◆ TASK DIRECTIONS:
These records contain pictures, which must be left out; copy exactly the lines from the one with "J3 pin 1: GND -> VI" up to and including the one with "C6: 330uF (plus".

-------

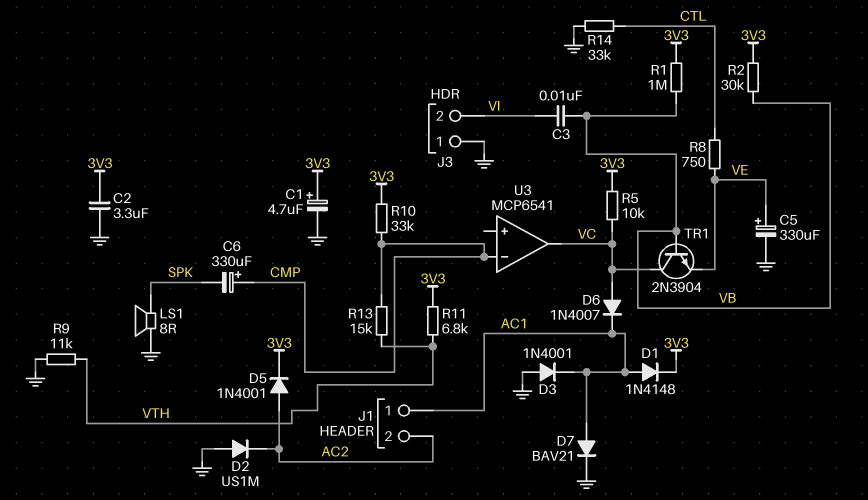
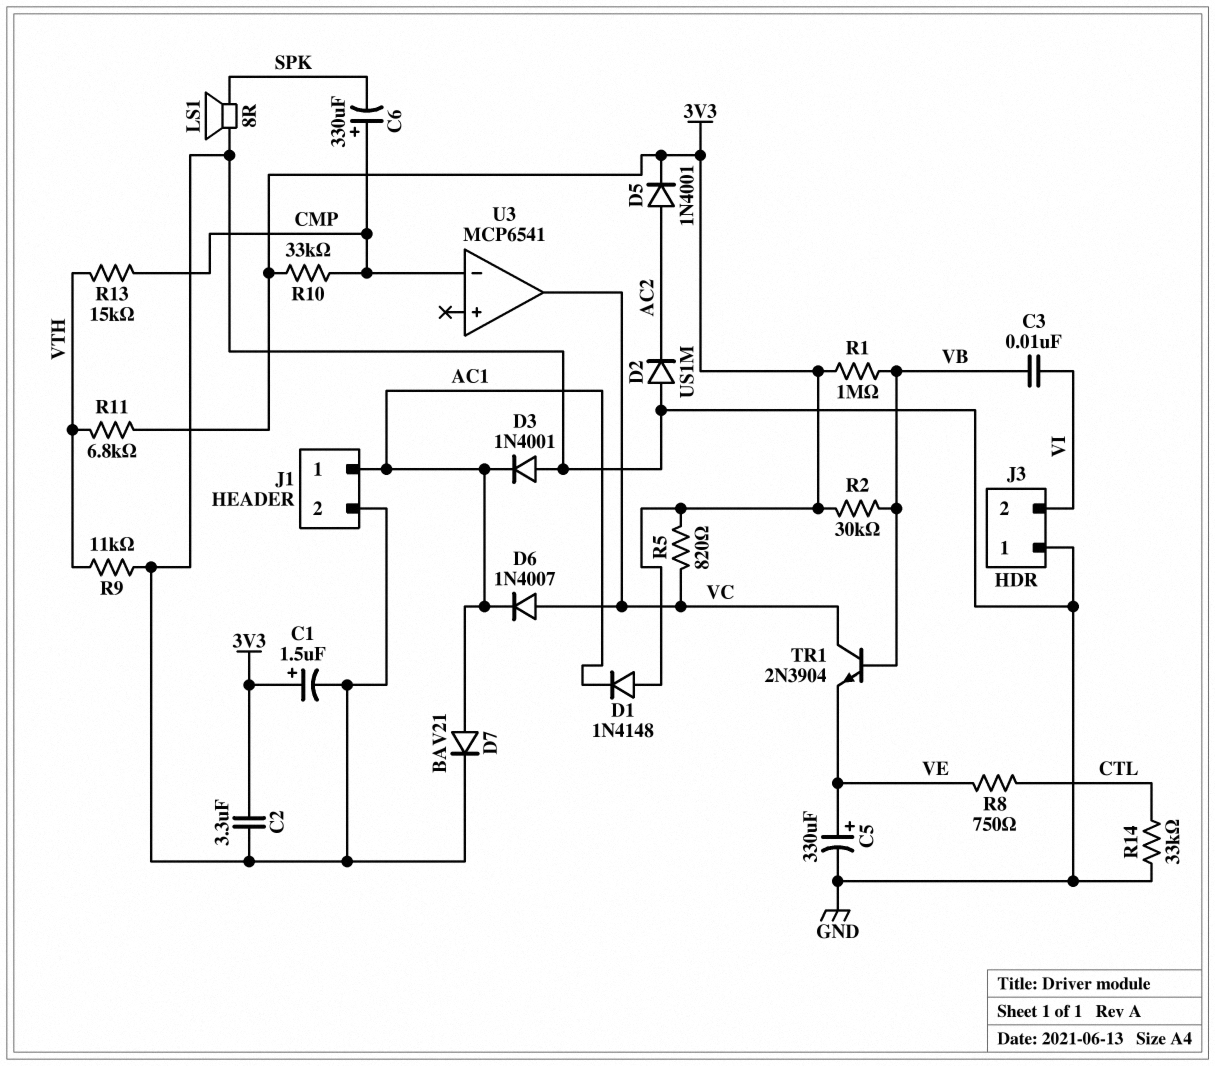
C1: 4.7uF (plus 3V3, minus GND) -> 1.5uF (plus 3V3, minus GND)
D1: diode 1N4148 (A AC1, K 3V3) -> diode 1N4148 (A 3V3, K AC1)
J1 pin 2: AC2 -> GND
R5: 10k (3V3, VC) -> 820 (3V3, VC)

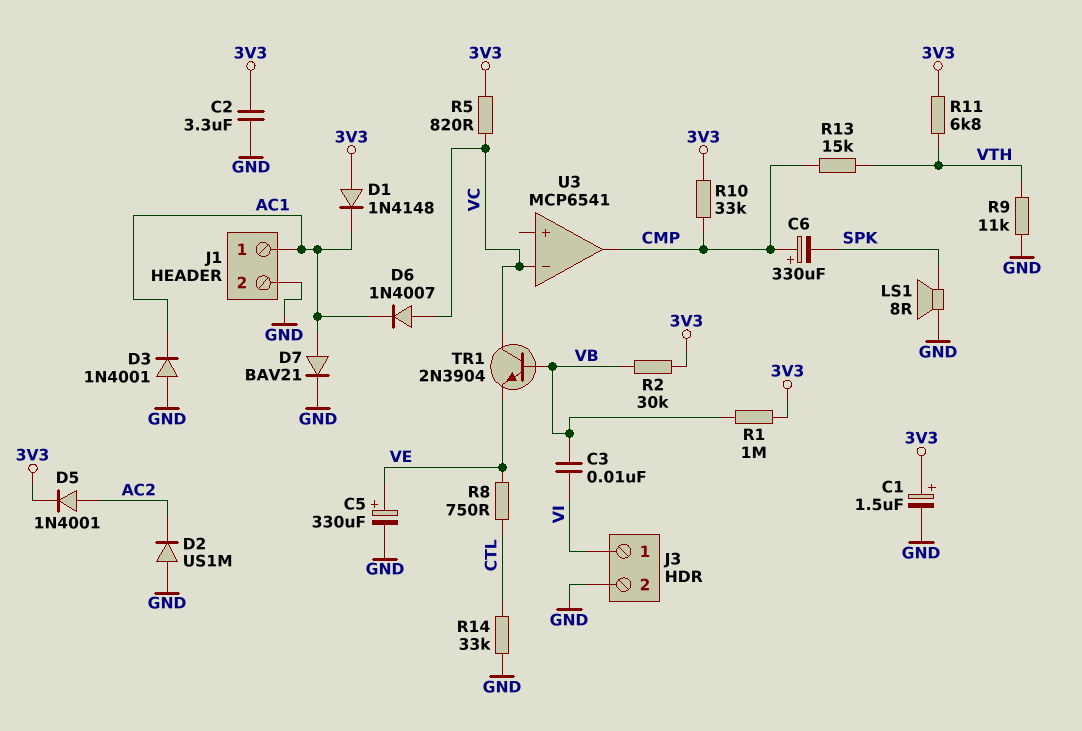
J3 pin 1: GND -> VI
J3 pin 2: VI -> GND
U3 pin in-: CMP -> VC
U3 pin out: VC -> CMP

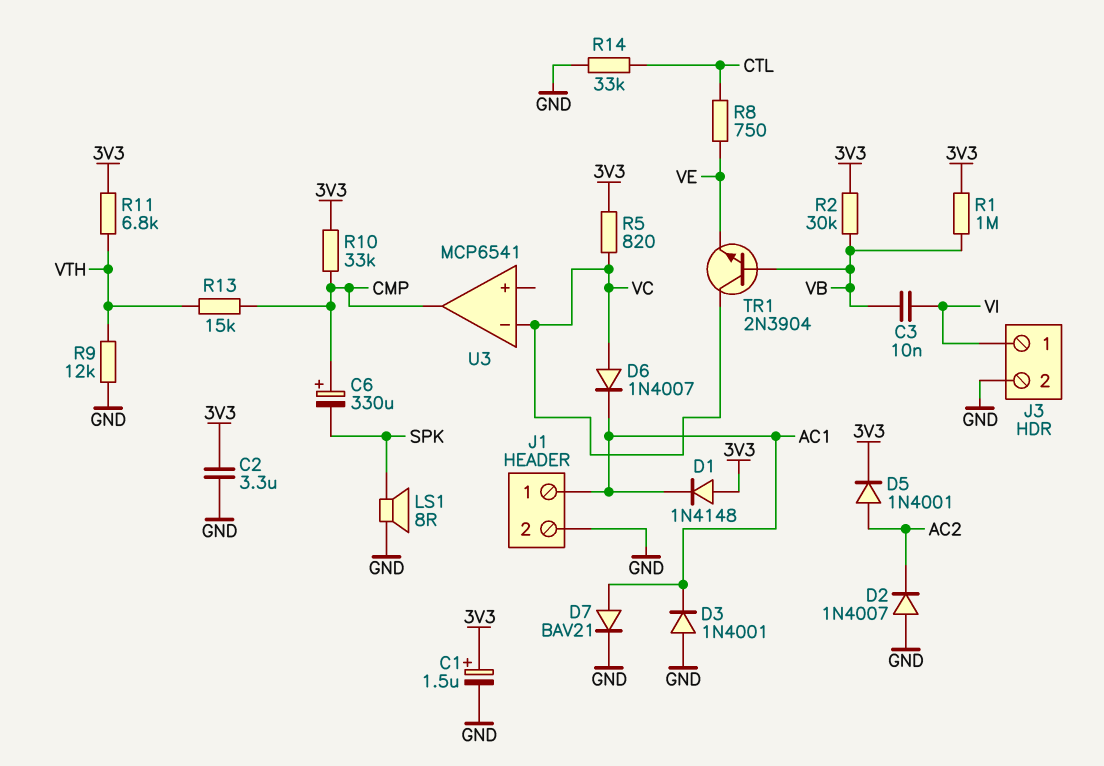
C5: 330uF (plus VE, minus GND) -> none
D2: diode US1M (A GND, K AC2) -> diode 1N4007 (A GND, K AC2)
R9: 11k (GND, VTH) -> 12k (GND, VTH)

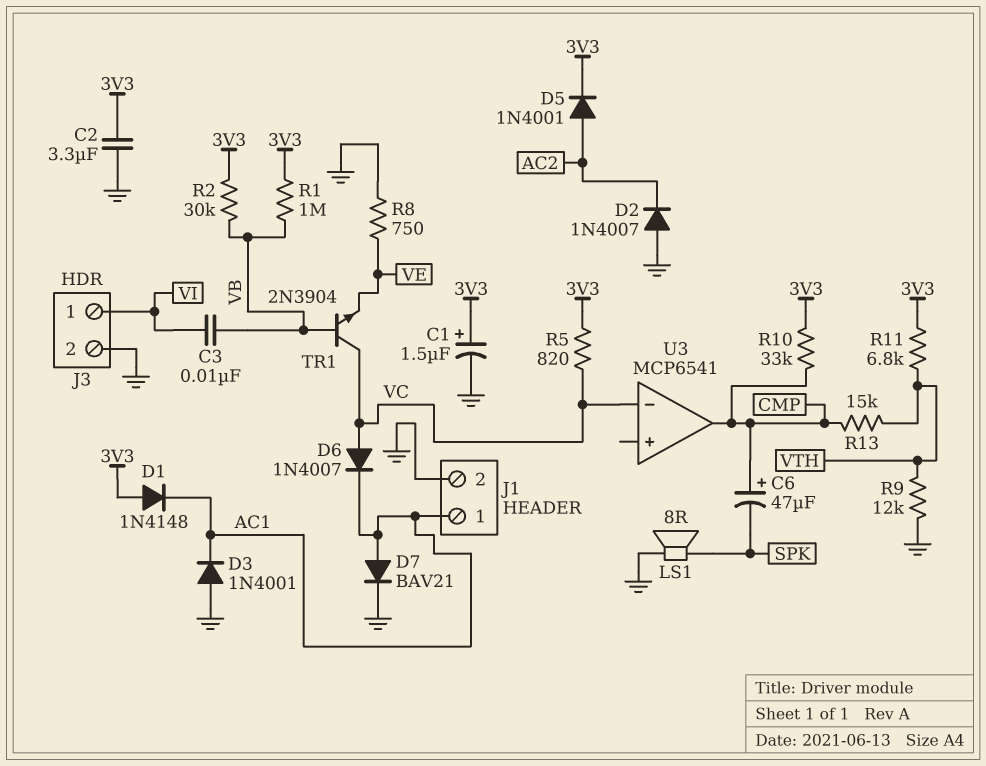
C6: 330uF (plus CMP, minus SPK) -> 47uF (plus CMP, minus SPK)
R8: 750 (CTL, VE) -> 750 (GND, VE)
R14: 33k (CTL, GND) -> none

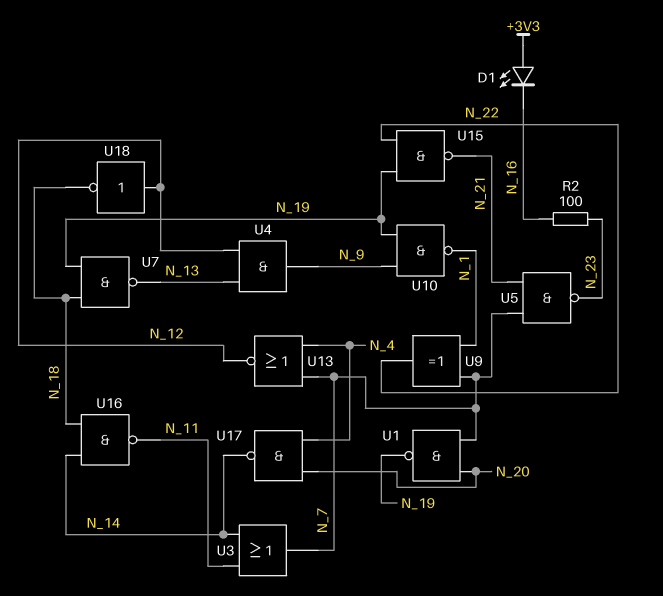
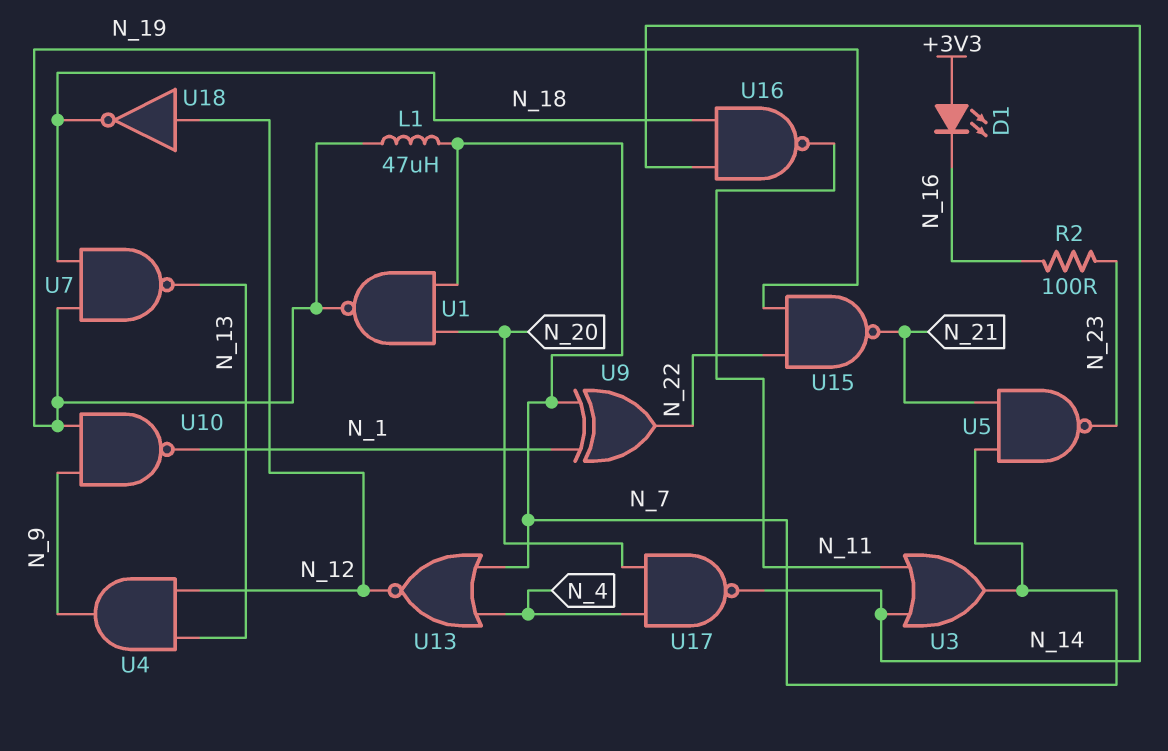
L1: none -> 47uH (N_7, N_19)

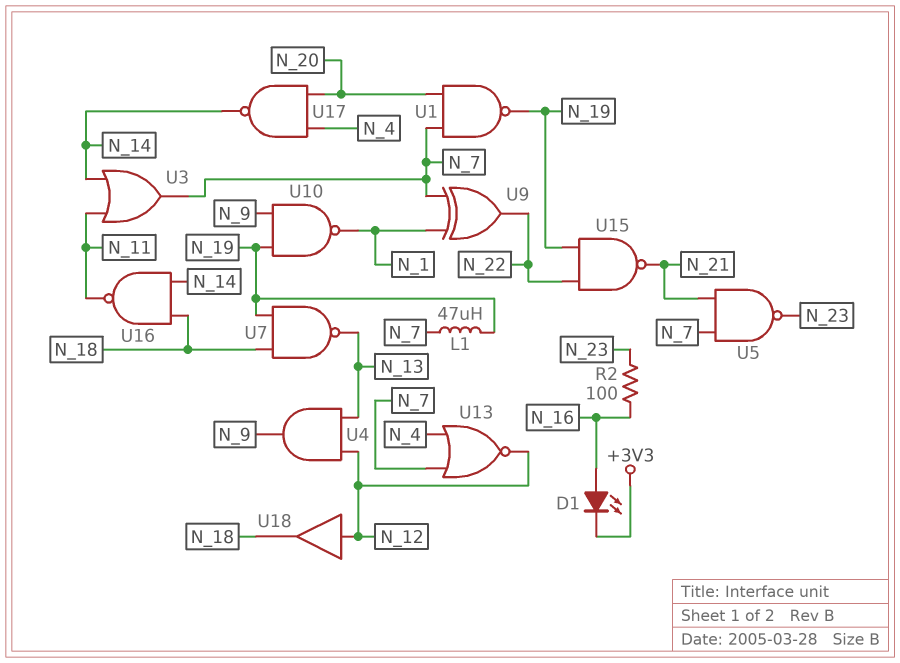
D1: LED (A +3V3, K N_16) -> LED (A N_16, K +3V3)
U18: NOT (in N_12, out N_18) -> buffer (in N_12, out N_18)

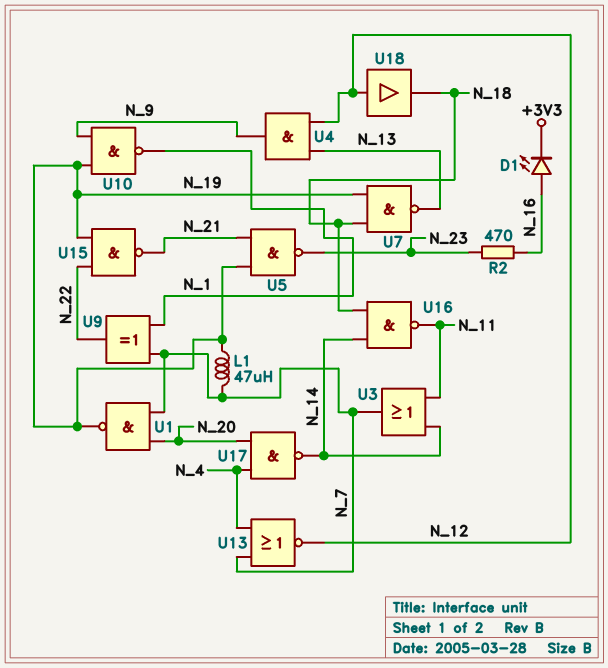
R2: 100 (N_16, N_23) -> 470 (N_16, N_23)
U5: NAND (in N_7, in N_21, out N_23) -> NAND (in N_19, in N_21, out N_23)

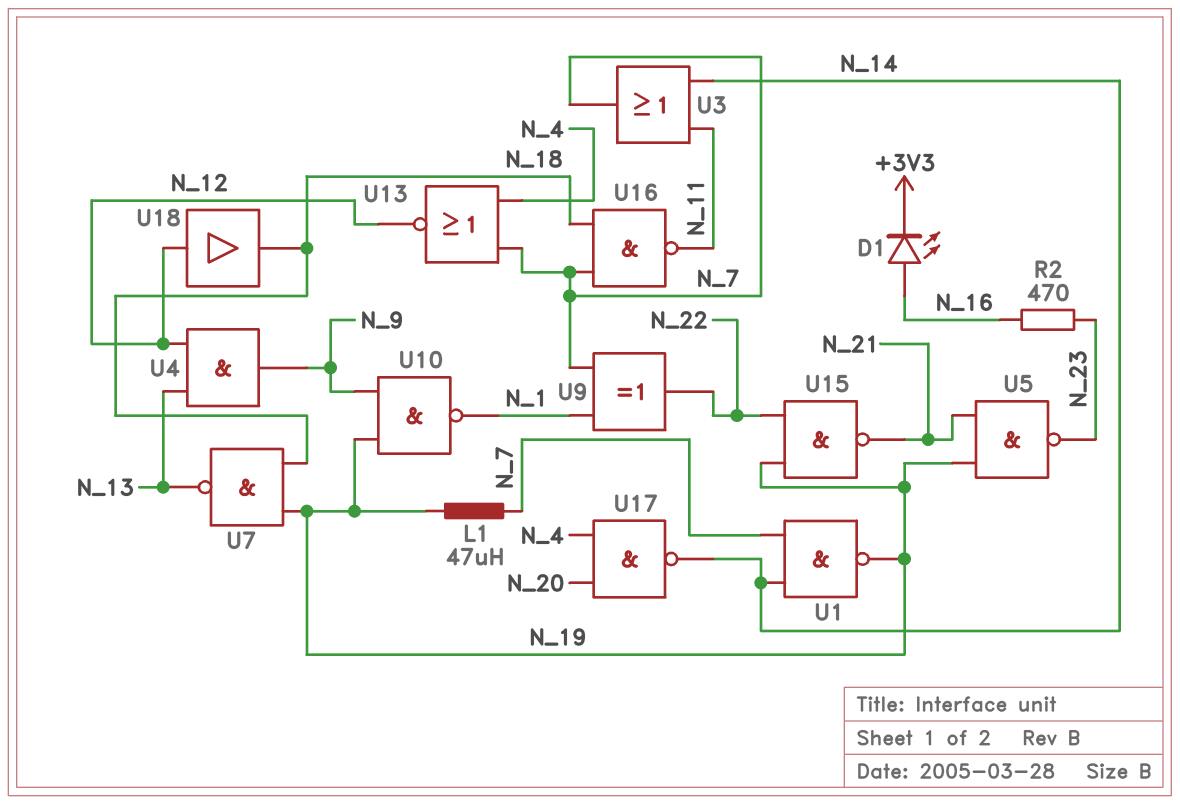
U1: NAND (in N_7, in N_20, out N_19) -> NAND (in N_7, in N_14, out N_19)
U16: NAND (in N_14, in N_18, out N_11) -> NAND (in N_7, in N_18, out N_11)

-------

◆ WRITTEN RESPONSE:
J3 pin 1: GND -> VI
J3 pin 2: VI -> GND
U3 pin in-: CMP -> VC
U3 pin out: VC -> CMP

C5: 330uF (plus VE, minus GND) -> none
D2: diode US1M (A GND, K AC2) -> diode 1N4007 (A GND, K AC2)
R9: 11k (GND, VTH) -> 12k (GND, VTH)

C6: 330uF (plus CMP, minus SPK) -> 47uF (plus CMP, minus SPK)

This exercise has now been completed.